== WORK ORDER ==
Would you reproduce, word for word, only the lines running from the top of the data through the line containing "- replaced: white", and none of the pictures?
-*-
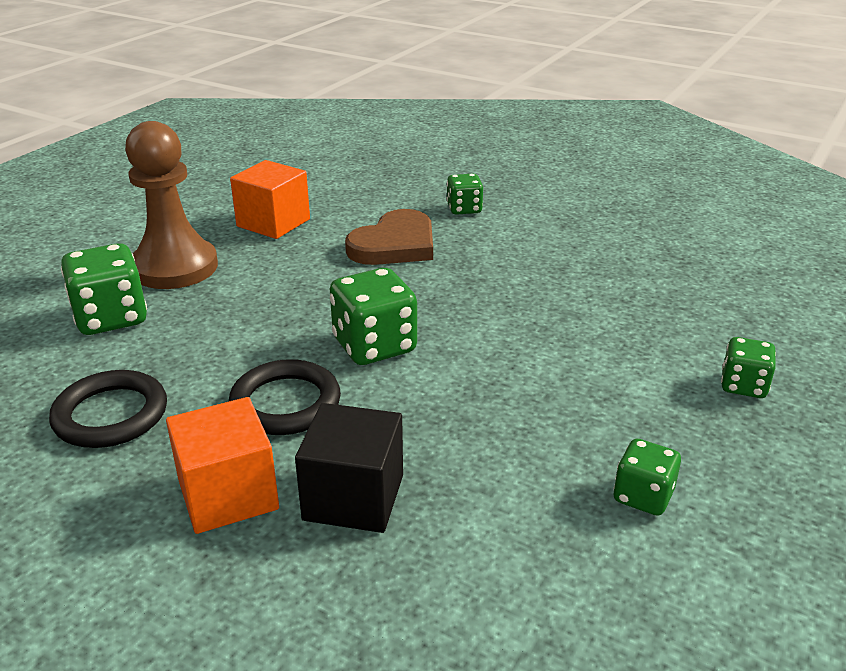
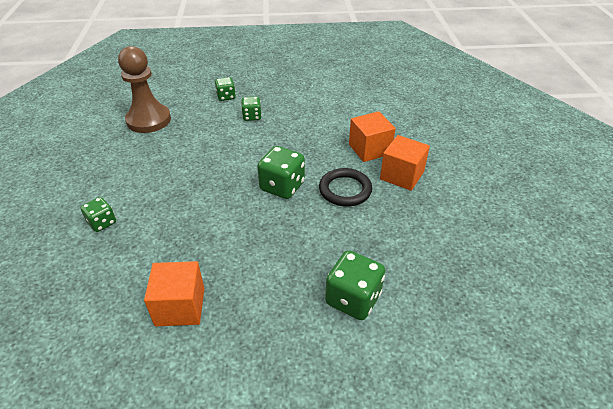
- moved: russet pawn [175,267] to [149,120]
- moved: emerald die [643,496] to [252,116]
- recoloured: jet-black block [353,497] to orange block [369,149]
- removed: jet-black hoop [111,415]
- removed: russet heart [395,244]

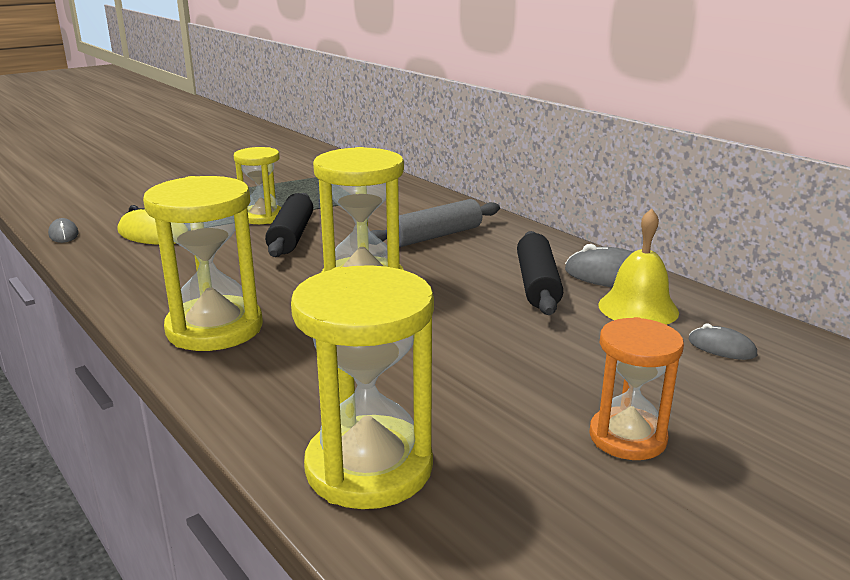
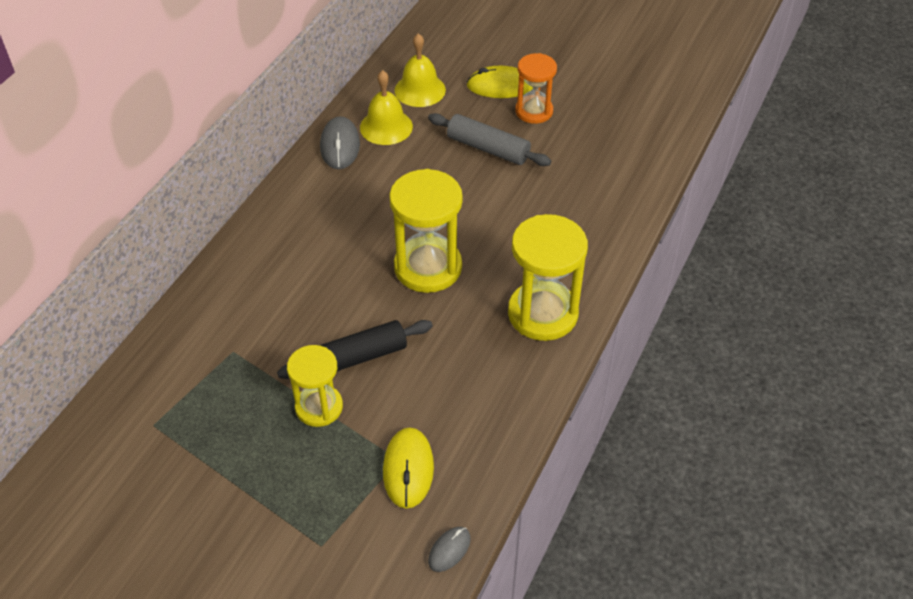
- replaced: ash-grey computer mouse [721,347] to bright yellow bell [420,90]
- moved: ash-grey dough roller [435,236] to [488,148]
- added: bright yellow computer mouse [500,86]
- removed: bright yellow sandglass [369,467]
- removed: jet-black dough roller [537,284]

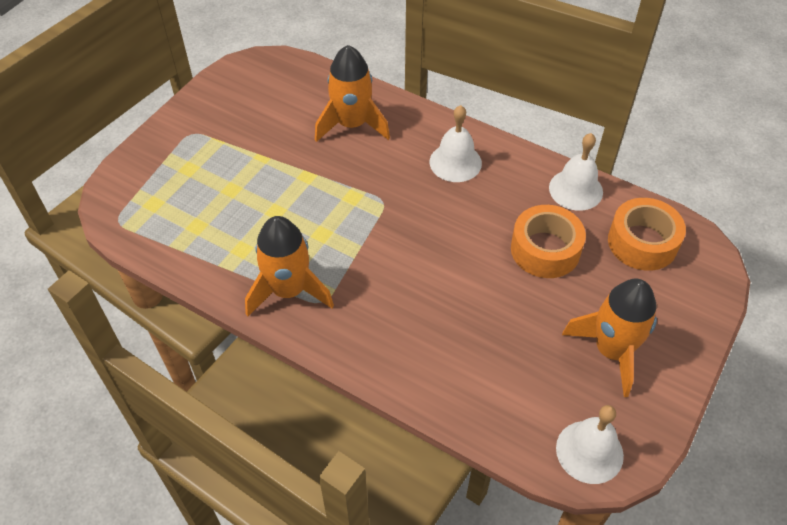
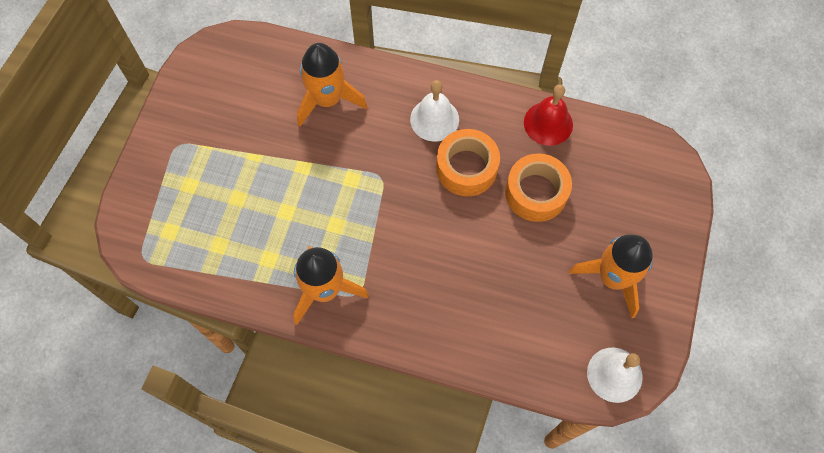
- moved: orange tape [642,242] to [466,168]
- recoloured: white bell [575,189] to red bell [548,123]

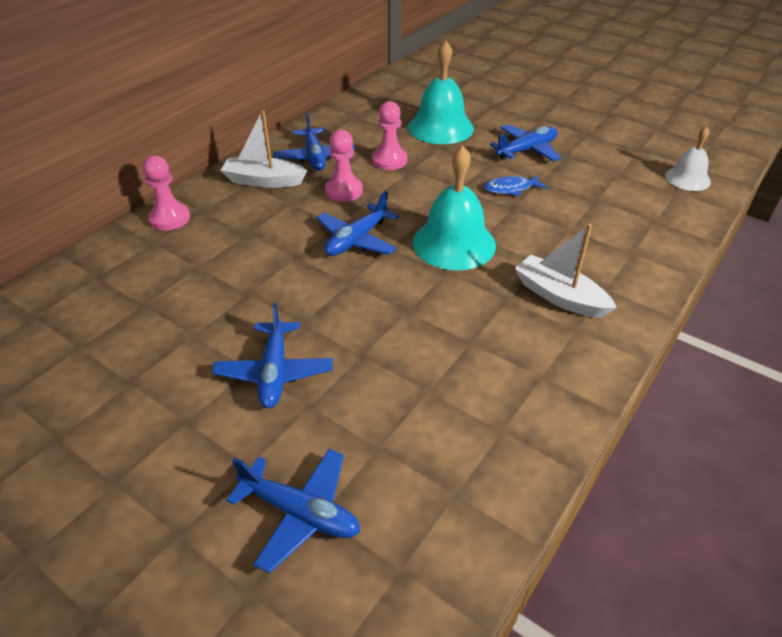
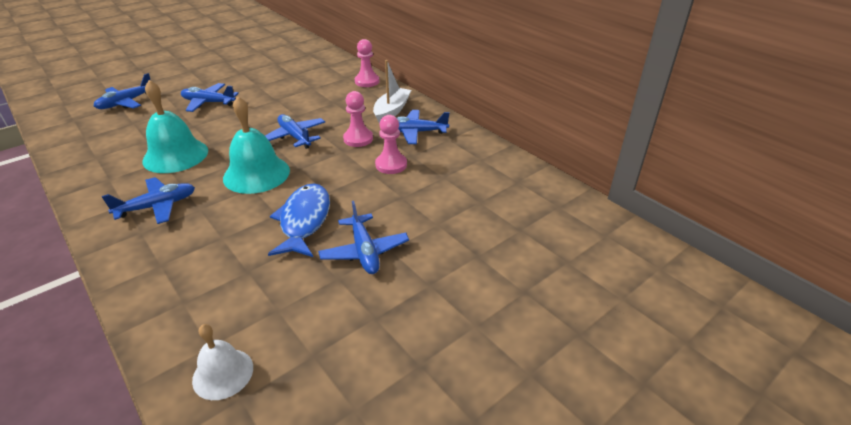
- replaced: white sailboat [559,296] to blue plane [157,206]
- moved: turquoise bell [440,127] to [175,155]
- resized: blue fish figure [511,189] = [304,220] x1.80

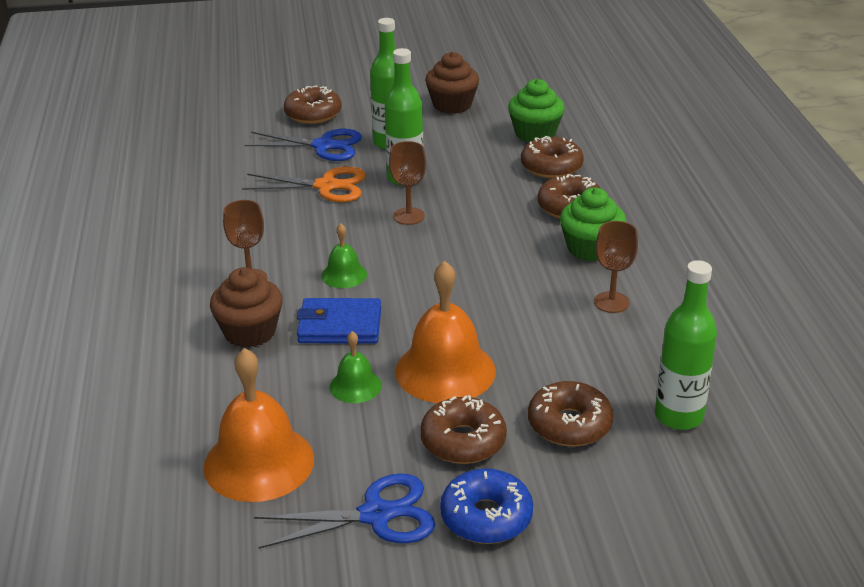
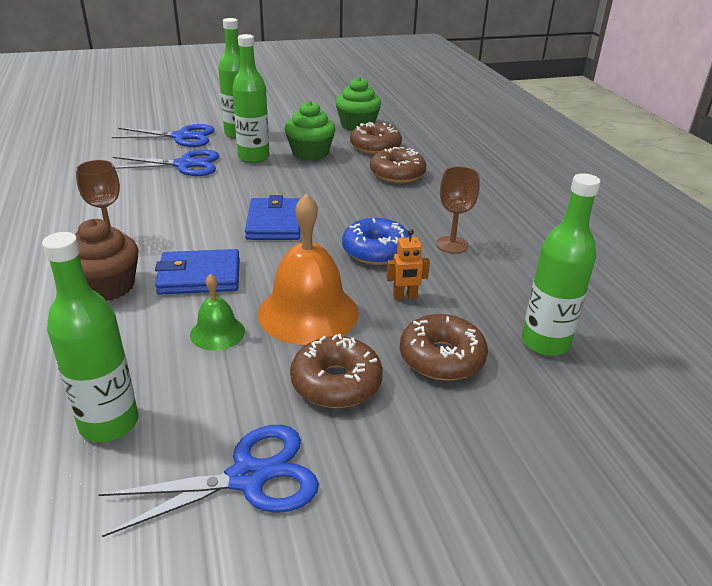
- replaced: orange bell [259,462] to emerald bottle [109,423]
- recoloured: orange pair of scissors [326,186] to blue pair of scissors [184,165]
- added: blue wallet [274,223]
- moved: emerald muffin [590,248] to [310,153]
- moved: blue donut [486,517] to [376,251]
- added: orange toy robot [405,296]
- removed: russet donut [313,114]
- removed: emerald bell [344,275]
- removed: russet wine glass [409,216]
- removed: russet muffin [452,105]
-*-
== WORKED SOLUTION ==
- moved: russet pawn [175,267] to [149,120]
- moved: emerald die [643,496] to [252,116]
- recoloured: jet-black block [353,497] to orange block [369,149]
- removed: jet-black hoop [111,415]
- removed: russet heart [395,244]

- replaced: ash-grey computer mouse [721,347] to bright yellow bell [420,90]
- moved: ash-grey dough roller [435,236] to [488,148]
- added: bright yellow computer mouse [500,86]
- removed: bright yellow sandglass [369,467]
- removed: jet-black dough roller [537,284]

- moved: orange tape [642,242] to [466,168]
- recoloured: white bell [575,189] to red bell [548,123]

- replaced: white sailboat [559,296] to blue plane [157,206]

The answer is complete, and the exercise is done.